__TASK REQUIREMENTS__: Reproduce verbatim every line from the one that includes "Find regions matching" to the closing line of the entries; omit everything before it.

[Items from a data source]
>> begin
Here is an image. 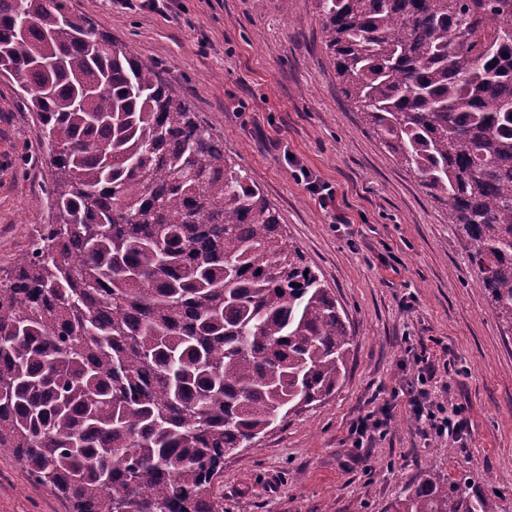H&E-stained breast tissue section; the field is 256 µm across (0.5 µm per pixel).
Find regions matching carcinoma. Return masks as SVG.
I'll list each match as a JSON object with an SVG mask.
<instances>
[{
  "mask_svg": "<svg viewBox=\"0 0 512 512\" xmlns=\"http://www.w3.org/2000/svg\"><path fill=\"white\" fill-rule=\"evenodd\" d=\"M350 105L471 244L512 330V0H317ZM54 222L0 283V448L73 512H224V454L332 395L352 339L263 189L67 0H0ZM499 512L421 478L393 512Z\"/></svg>",
  "mask_w": 512,
  "mask_h": 512,
  "instance_id": "obj_1",
  "label": "carcinoma"
}]
</instances>
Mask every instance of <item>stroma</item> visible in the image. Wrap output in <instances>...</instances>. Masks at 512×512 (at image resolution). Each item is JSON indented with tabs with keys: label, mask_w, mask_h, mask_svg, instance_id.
Wrapping results in <instances>:
<instances>
[{
	"label": "stroma",
	"mask_w": 512,
	"mask_h": 512,
	"mask_svg": "<svg viewBox=\"0 0 512 512\" xmlns=\"http://www.w3.org/2000/svg\"><path fill=\"white\" fill-rule=\"evenodd\" d=\"M163 76L224 138V152L276 207L336 299L353 337L338 391L224 456L213 482L224 512H393L427 474L469 478L512 512V330L497 318L471 246L418 177L351 108L329 62L316 0H168L154 11L69 0ZM0 281L53 221L38 122L0 78ZM335 191L321 206L292 173ZM424 342L447 362L432 397L467 406L463 444L424 439L394 390ZM394 404L386 435L356 448L351 424ZM0 512H69L0 448Z\"/></svg>",
	"instance_id": "obj_1"
}]
</instances>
>> end
__TASK ANSWER__:
Find regions matching carcinoma. Return masks as SVG.
I'll list each match as a JSON object with an SVG mask.
<instances>
[{
  "mask_svg": "<svg viewBox=\"0 0 512 512\" xmlns=\"http://www.w3.org/2000/svg\"><path fill=\"white\" fill-rule=\"evenodd\" d=\"M350 105L471 244L512 330V0H317ZM54 222L0 283V448L73 512H224V454L332 395L352 339L263 189L67 0H0ZM499 512L421 478L393 512Z\"/></svg>",
  "mask_w": 512,
  "mask_h": 512,
  "instance_id": "obj_1",
  "label": "carcinoma"
}]
</instances>
Mask every instance of <item>stroma</item> visible in the image. Wrap output in <instances>...</instances>. Masks at 512×512 (at image resolution). Each item is JSON indented with tabs with keys: label, mask_w, mask_h, mask_svg, instance_id.
Wrapping results in <instances>:
<instances>
[{
	"label": "stroma",
	"mask_w": 512,
	"mask_h": 512,
	"mask_svg": "<svg viewBox=\"0 0 512 512\" xmlns=\"http://www.w3.org/2000/svg\"><path fill=\"white\" fill-rule=\"evenodd\" d=\"M163 76L224 138V152L276 207L336 299L353 337L338 391L224 456L213 482L224 512H393L427 474L469 478L512 512V330L497 318L471 246L418 177L351 108L329 62L316 0H168L154 11L69 0ZM0 281L53 221L38 122L0 78ZM335 191L321 206L292 173ZM424 342L447 362L432 397L467 406L463 444L424 439L394 390ZM394 404L386 435L356 448L351 424ZM0 512H69L0 448Z\"/></svg>",
	"instance_id": "obj_1"
}]
</instances>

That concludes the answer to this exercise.